Work instructions:
Output the whole listing exactly, with no pictures.

Supplied material:
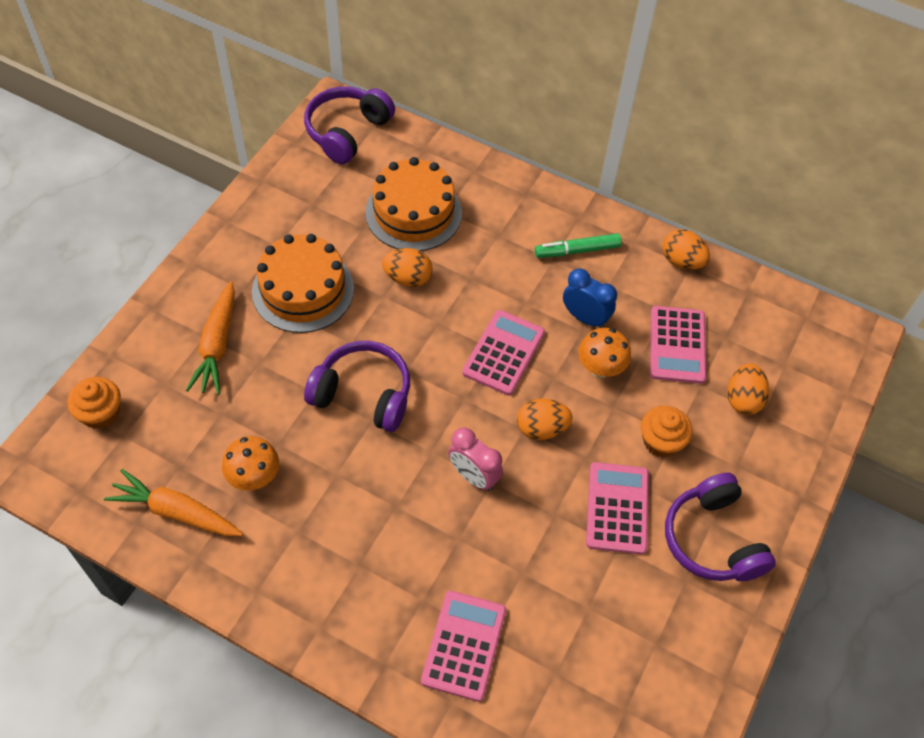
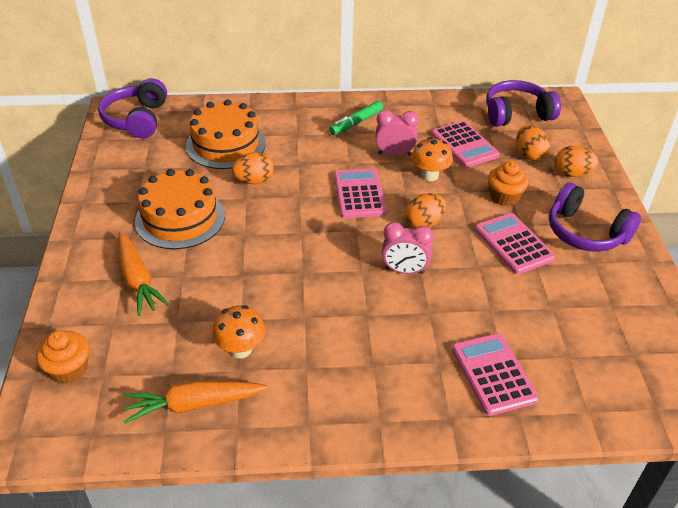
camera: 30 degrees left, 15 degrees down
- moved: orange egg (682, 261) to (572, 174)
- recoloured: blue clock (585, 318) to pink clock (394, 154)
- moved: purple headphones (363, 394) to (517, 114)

Solution for this exercise:
camera: 30 degrees left, 15 degrees down
- moved: orange egg (682, 261) to (572, 174)
- recoloured: blue clock (585, 318) to pink clock (394, 154)
- moved: purple headphones (363, 394) to (517, 114)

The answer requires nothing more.